** Opening Data provided block **
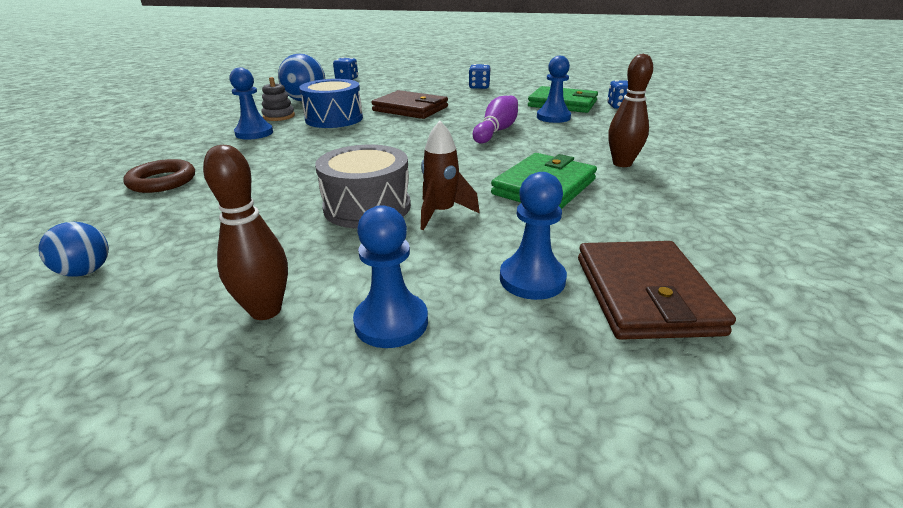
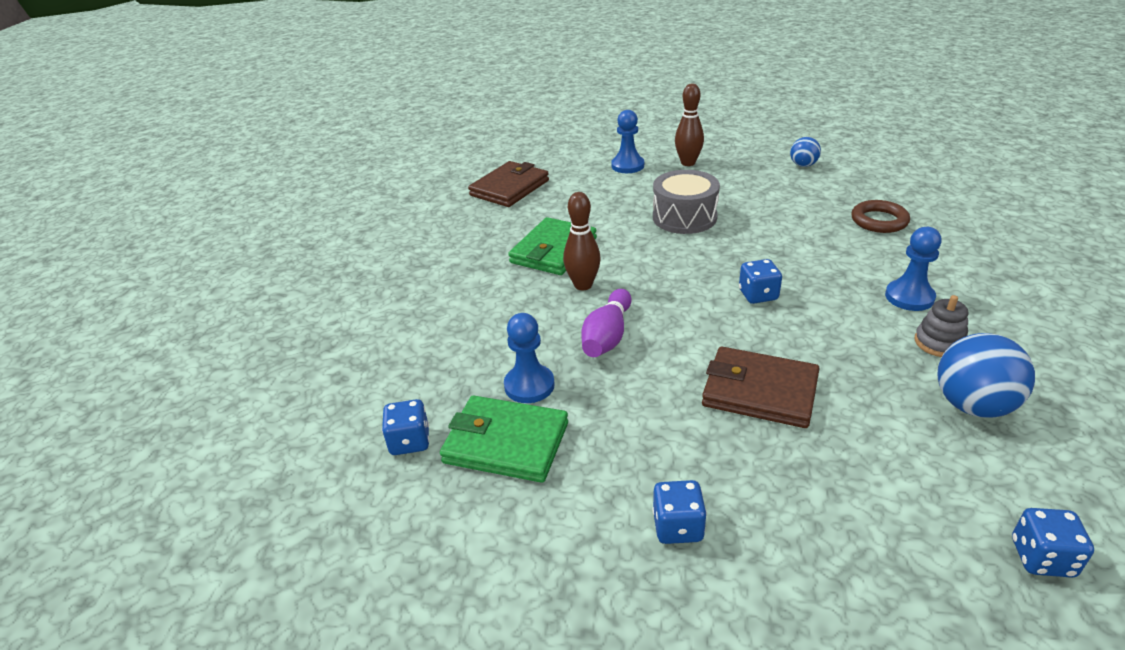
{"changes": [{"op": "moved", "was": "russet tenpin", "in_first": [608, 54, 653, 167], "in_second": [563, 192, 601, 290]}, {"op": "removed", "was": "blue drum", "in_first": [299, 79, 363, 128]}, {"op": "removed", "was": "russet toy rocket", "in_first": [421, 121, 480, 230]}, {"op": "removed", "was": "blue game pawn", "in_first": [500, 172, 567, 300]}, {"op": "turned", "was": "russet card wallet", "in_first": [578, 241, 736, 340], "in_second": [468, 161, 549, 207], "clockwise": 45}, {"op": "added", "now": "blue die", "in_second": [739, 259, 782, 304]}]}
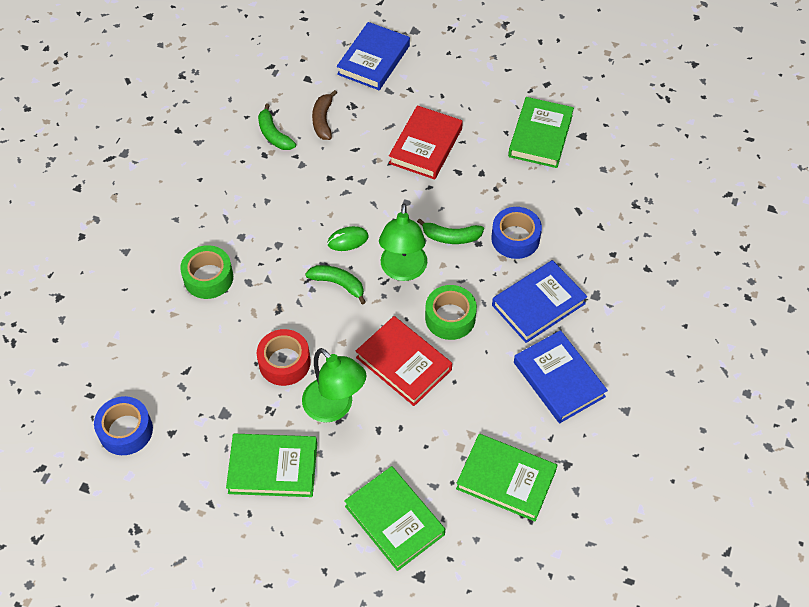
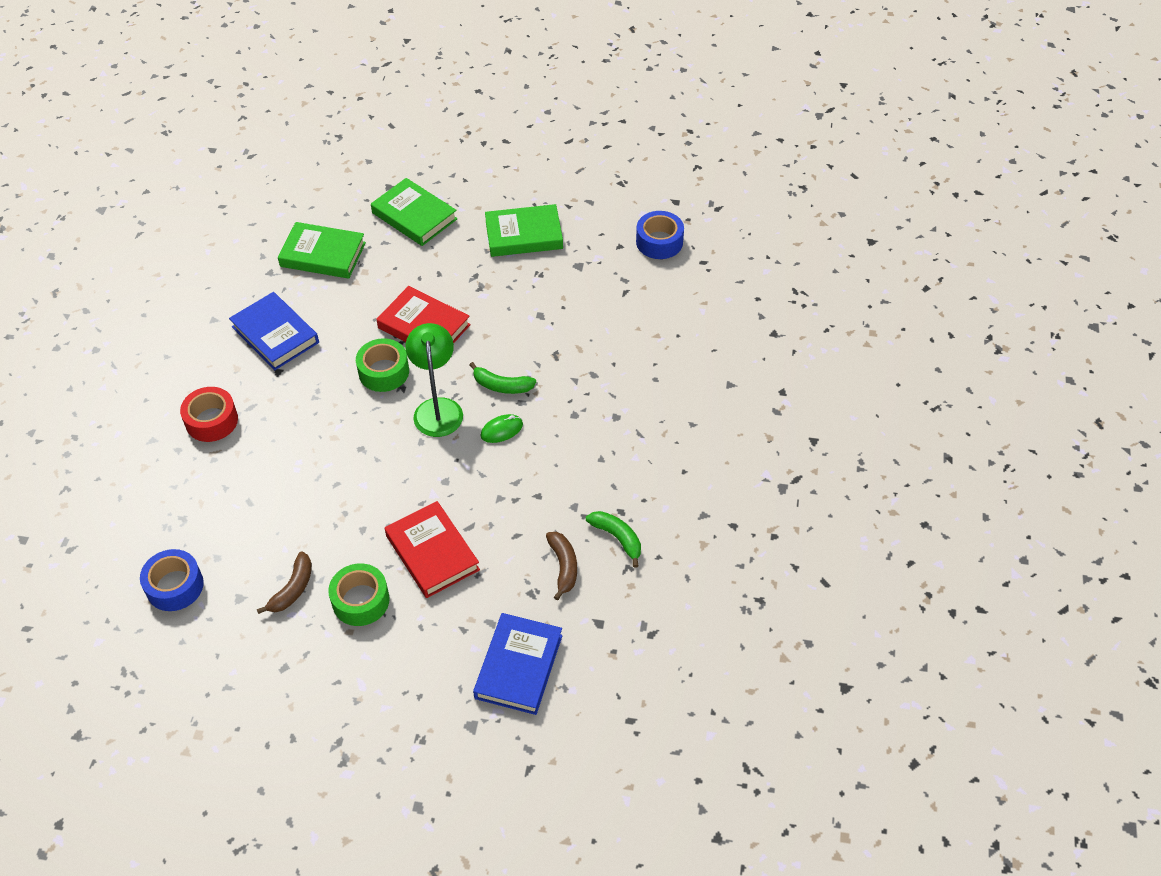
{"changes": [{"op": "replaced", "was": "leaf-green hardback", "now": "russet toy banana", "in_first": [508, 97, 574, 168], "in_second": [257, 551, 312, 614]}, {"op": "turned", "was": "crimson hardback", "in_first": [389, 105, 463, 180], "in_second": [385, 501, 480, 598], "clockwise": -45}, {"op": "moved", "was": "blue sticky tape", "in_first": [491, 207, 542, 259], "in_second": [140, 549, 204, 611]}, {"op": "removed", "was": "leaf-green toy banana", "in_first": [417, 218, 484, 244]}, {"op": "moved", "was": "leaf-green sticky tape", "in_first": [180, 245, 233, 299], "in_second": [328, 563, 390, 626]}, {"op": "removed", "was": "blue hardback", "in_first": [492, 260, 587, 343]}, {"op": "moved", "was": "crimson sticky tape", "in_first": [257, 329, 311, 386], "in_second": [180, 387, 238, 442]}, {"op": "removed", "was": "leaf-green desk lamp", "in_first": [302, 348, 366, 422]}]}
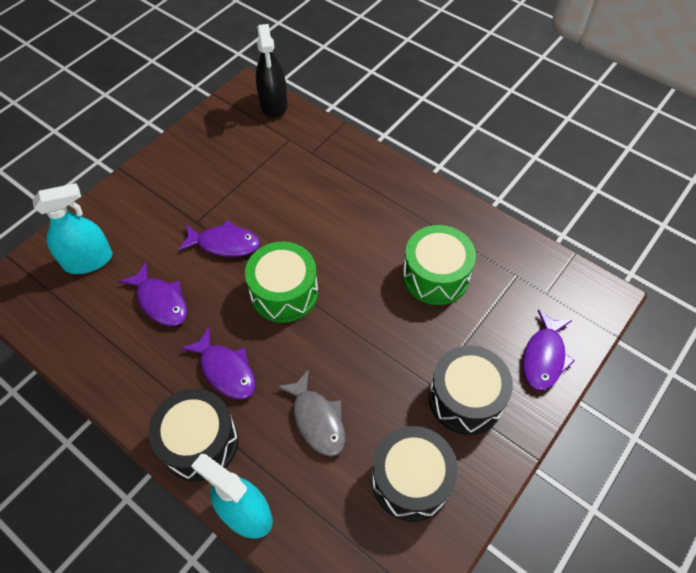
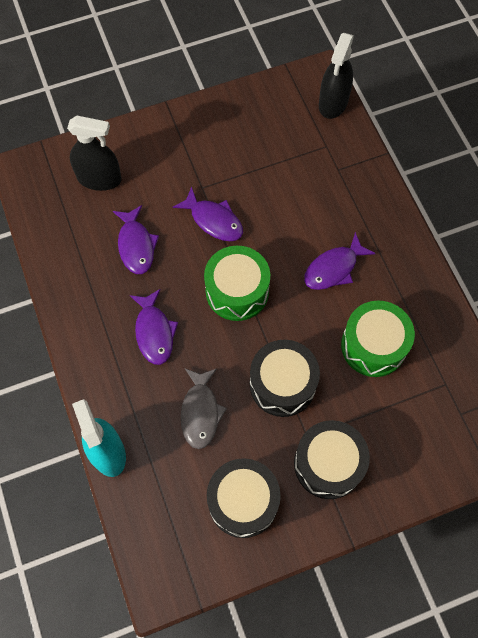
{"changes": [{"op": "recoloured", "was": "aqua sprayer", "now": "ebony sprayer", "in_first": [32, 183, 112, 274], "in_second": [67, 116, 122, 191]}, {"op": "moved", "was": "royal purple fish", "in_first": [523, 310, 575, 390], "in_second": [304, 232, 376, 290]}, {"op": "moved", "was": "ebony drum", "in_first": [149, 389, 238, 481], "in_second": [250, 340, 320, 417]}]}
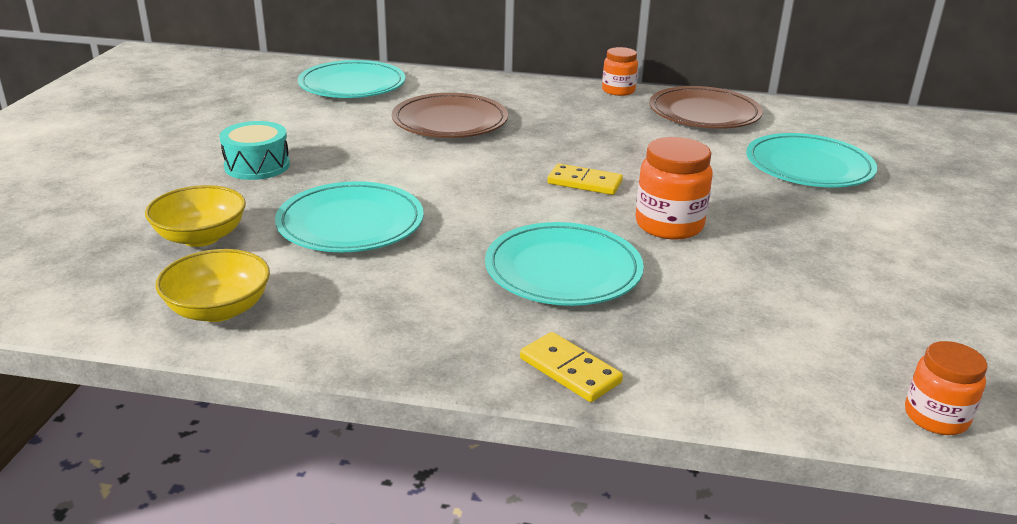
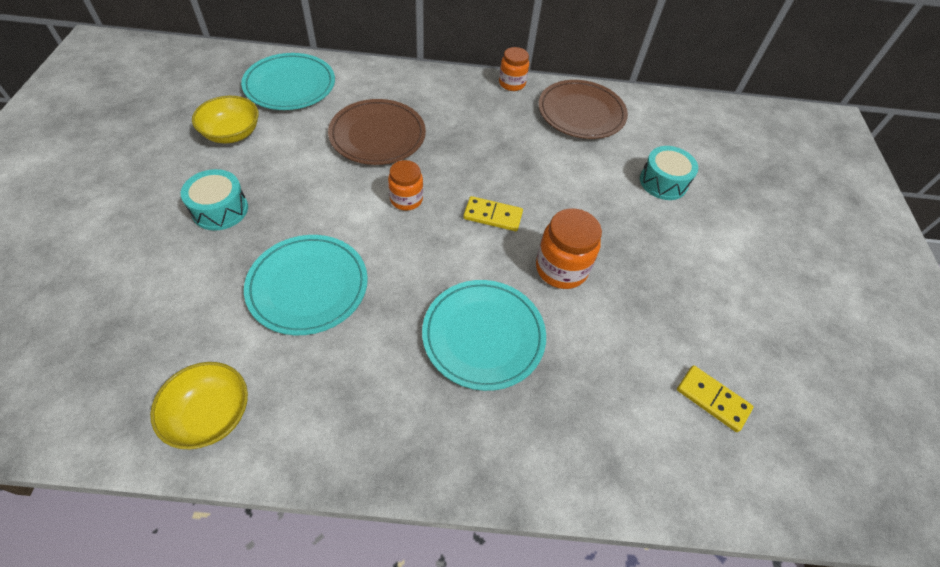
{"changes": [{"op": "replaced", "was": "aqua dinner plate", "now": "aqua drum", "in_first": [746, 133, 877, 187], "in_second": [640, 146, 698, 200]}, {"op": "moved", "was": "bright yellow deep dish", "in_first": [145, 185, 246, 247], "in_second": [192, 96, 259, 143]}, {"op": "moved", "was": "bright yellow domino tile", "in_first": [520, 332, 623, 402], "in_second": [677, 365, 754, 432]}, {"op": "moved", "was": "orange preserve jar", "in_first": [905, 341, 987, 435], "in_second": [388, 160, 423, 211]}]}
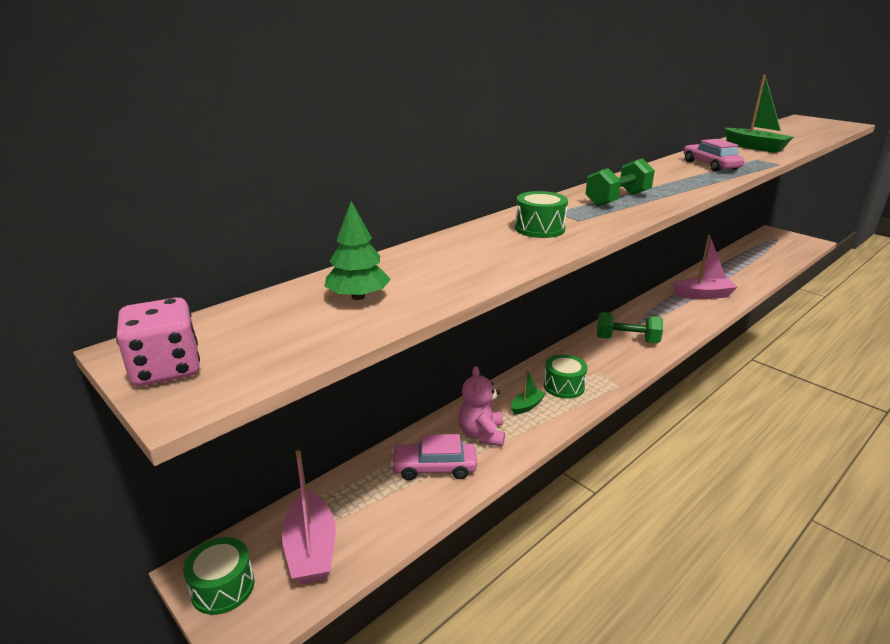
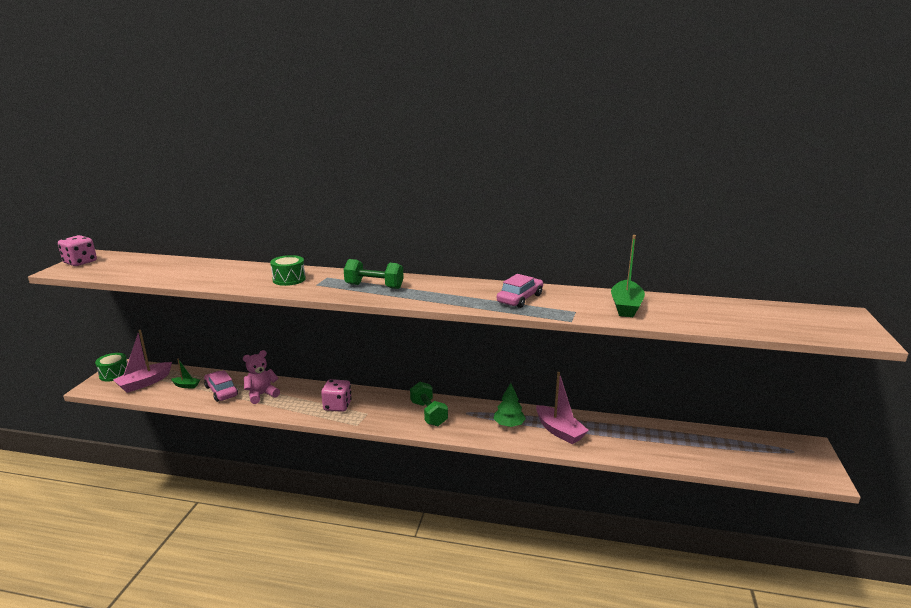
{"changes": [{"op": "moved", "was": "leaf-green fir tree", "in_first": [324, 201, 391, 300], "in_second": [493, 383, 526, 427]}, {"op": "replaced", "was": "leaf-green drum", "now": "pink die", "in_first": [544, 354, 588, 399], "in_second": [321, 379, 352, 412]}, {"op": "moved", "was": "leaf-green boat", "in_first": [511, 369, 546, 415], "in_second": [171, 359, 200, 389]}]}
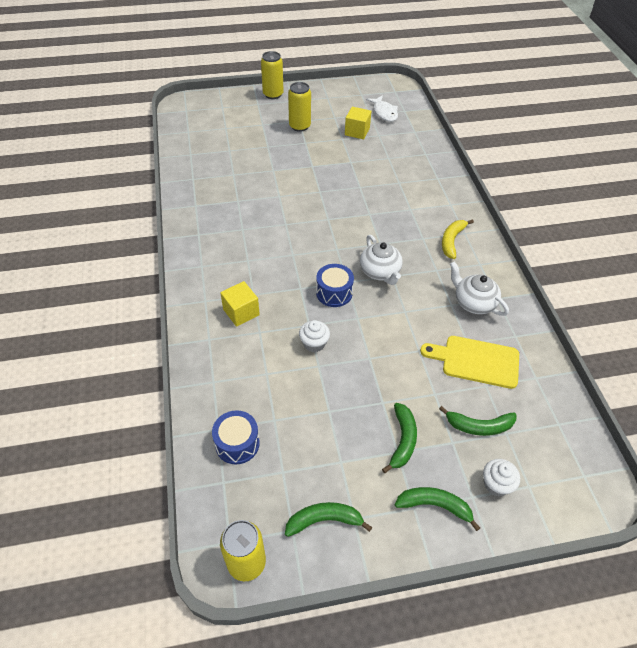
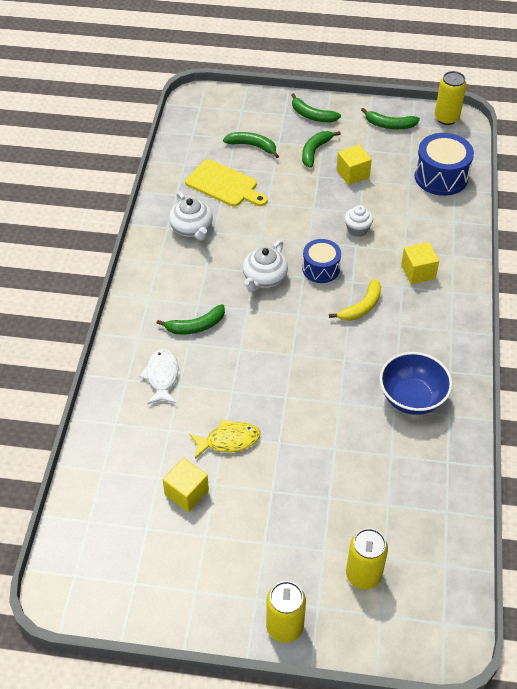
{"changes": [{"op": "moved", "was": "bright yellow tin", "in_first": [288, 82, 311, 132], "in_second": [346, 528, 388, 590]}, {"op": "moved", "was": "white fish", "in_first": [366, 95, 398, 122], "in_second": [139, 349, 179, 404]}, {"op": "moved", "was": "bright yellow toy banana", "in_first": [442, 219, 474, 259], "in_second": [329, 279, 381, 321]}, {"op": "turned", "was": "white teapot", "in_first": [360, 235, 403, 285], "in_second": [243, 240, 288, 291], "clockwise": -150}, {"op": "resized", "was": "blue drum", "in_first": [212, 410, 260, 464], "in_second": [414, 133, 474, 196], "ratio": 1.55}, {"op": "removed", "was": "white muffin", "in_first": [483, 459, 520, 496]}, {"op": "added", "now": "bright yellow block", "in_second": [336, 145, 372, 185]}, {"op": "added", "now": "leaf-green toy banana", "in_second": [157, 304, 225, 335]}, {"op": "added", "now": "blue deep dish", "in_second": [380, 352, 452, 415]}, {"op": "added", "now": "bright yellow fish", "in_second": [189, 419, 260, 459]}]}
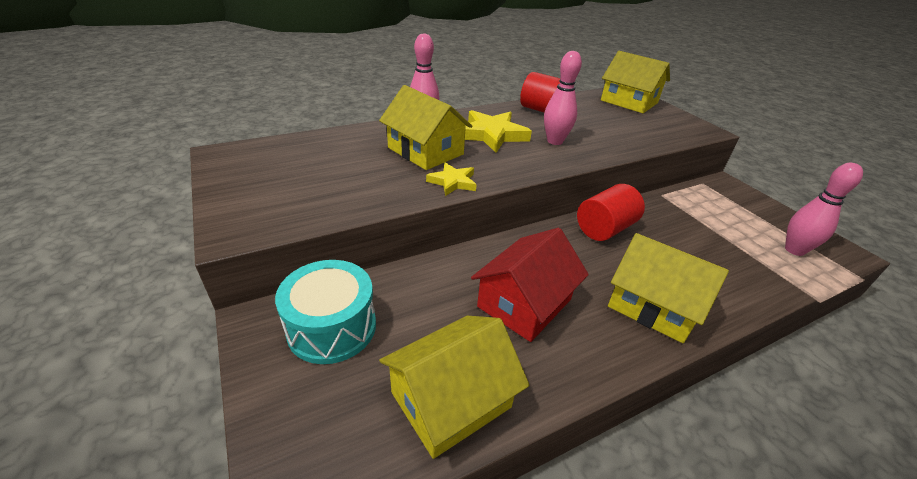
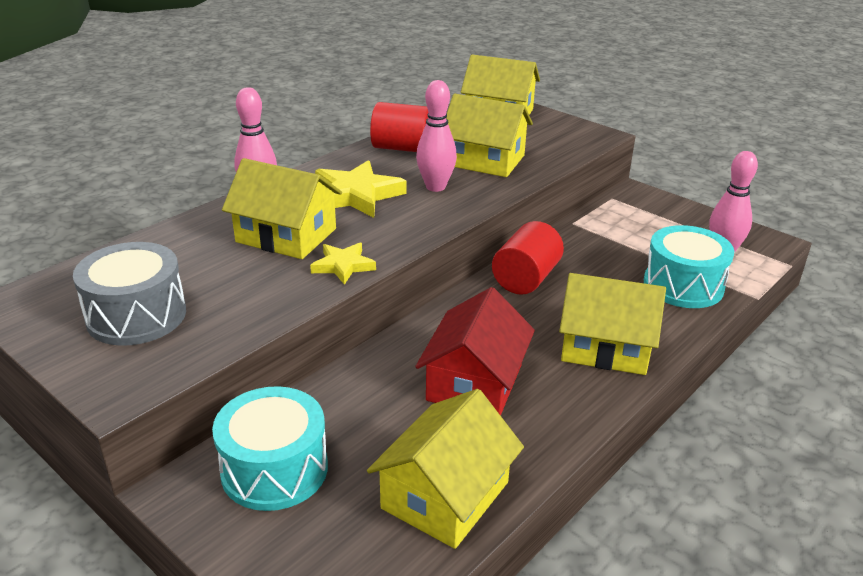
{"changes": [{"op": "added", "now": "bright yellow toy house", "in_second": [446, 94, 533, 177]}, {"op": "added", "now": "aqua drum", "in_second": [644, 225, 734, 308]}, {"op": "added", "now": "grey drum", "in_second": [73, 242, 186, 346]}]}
** Closing Data provided block **
- [Task details] The data is to be printed again exactly, but without its pictures.

- [Written answer]
{"changes": [{"op": "moved", "was": "russet tenpin", "in_first": [608, 54, 653, 167], "in_second": [563, 192, 601, 290]}, {"op": "removed", "was": "blue drum", "in_first": [299, 79, 363, 128]}, {"op": "removed", "was": "russet toy rocket", "in_first": [421, 121, 480, 230]}, {"op": "removed", "was": "blue game pawn", "in_first": [500, 172, 567, 300]}, {"op": "turned", "was": "russet card wallet", "in_first": [578, 241, 736, 340], "in_second": [468, 161, 549, 207], "clockwise": 45}, {"op": "added", "now": "blue die", "in_second": [739, 259, 782, 304]}]}
{"changes": [{"op": "replaced", "was": "leaf-green hardback", "now": "russet toy banana", "in_first": [508, 97, 574, 168], "in_second": [257, 551, 312, 614]}, {"op": "turned", "was": "crimson hardback", "in_first": [389, 105, 463, 180], "in_second": [385, 501, 480, 598], "clockwise": -45}, {"op": "moved", "was": "blue sticky tape", "in_first": [491, 207, 542, 259], "in_second": [140, 549, 204, 611]}, {"op": "removed", "was": "leaf-green toy banana", "in_first": [417, 218, 484, 244]}, {"op": "moved", "was": "leaf-green sticky tape", "in_first": [180, 245, 233, 299], "in_second": [328, 563, 390, 626]}, {"op": "removed", "was": "blue hardback", "in_first": [492, 260, 587, 343]}, {"op": "moved", "was": "crimson sticky tape", "in_first": [257, 329, 311, 386], "in_second": [180, 387, 238, 442]}, {"op": "removed", "was": "leaf-green desk lamp", "in_first": [302, 348, 366, 422]}]}
{"changes": [{"op": "recoloured", "was": "aqua sprayer", "now": "ebony sprayer", "in_first": [32, 183, 112, 274], "in_second": [67, 116, 122, 191]}, {"op": "moved", "was": "royal purple fish", "in_first": [523, 310, 575, 390], "in_second": [304, 232, 376, 290]}, {"op": "moved", "was": "ebony drum", "in_first": [149, 389, 238, 481], "in_second": [250, 340, 320, 417]}]}
{"changes": [{"op": "replaced", "was": "aqua dinner plate", "now": "aqua drum", "in_first": [746, 133, 877, 187], "in_second": [640, 146, 698, 200]}, {"op": "moved", "was": "bright yellow deep dish", "in_first": [145, 185, 246, 247], "in_second": [192, 96, 259, 143]}, {"op": "moved", "was": "bright yellow domino tile", "in_first": [520, 332, 623, 402], "in_second": [677, 365, 754, 432]}, {"op": "moved", "was": "orange preserve jar", "in_first": [905, 341, 987, 435], "in_second": [388, 160, 423, 211]}]}
{"changes": [{"op": "moved", "was": "leaf-green fir tree", "in_first": [324, 201, 391, 300], "in_second": [493, 383, 526, 427]}, {"op": "replaced", "was": "leaf-green drum", "now": "pink die", "in_first": [544, 354, 588, 399], "in_second": [321, 379, 352, 412]}, {"op": "moved", "was": "leaf-green boat", "in_first": [511, 369, 546, 415], "in_second": [171, 359, 200, 389]}]}
{"changes": [{"op": "moved", "was": "bright yellow tin", "in_first": [288, 82, 311, 132], "in_second": [346, 528, 388, 590]}, {"op": "moved", "was": "white fish", "in_first": [366, 95, 398, 122], "in_second": [139, 349, 179, 404]}, {"op": "moved", "was": "bright yellow toy banana", "in_first": [442, 219, 474, 259], "in_second": [329, 279, 381, 321]}, {"op": "turned", "was": "white teapot", "in_first": [360, 235, 403, 285], "in_second": [243, 240, 288, 291], "clockwise": -150}, {"op": "resized", "was": "blue drum", "in_first": [212, 410, 260, 464], "in_second": [414, 133, 474, 196], "ratio": 1.55}, {"op": "removed", "was": "white muffin", "in_first": [483, 459, 520, 496]}, {"op": "added", "now": "bright yellow block", "in_second": [336, 145, 372, 185]}, {"op": "added", "now": "leaf-green toy banana", "in_second": [157, 304, 225, 335]}, {"op": "added", "now": "blue deep dish", "in_second": [380, 352, 452, 415]}, {"op": "added", "now": "bright yellow fish", "in_second": [189, 419, 260, 459]}]}
{"changes": [{"op": "added", "now": "bright yellow toy house", "in_second": [446, 94, 533, 177]}, {"op": "added", "now": "aqua drum", "in_second": [644, 225, 734, 308]}, {"op": "added", "now": "grey drum", "in_second": [73, 242, 186, 346]}]}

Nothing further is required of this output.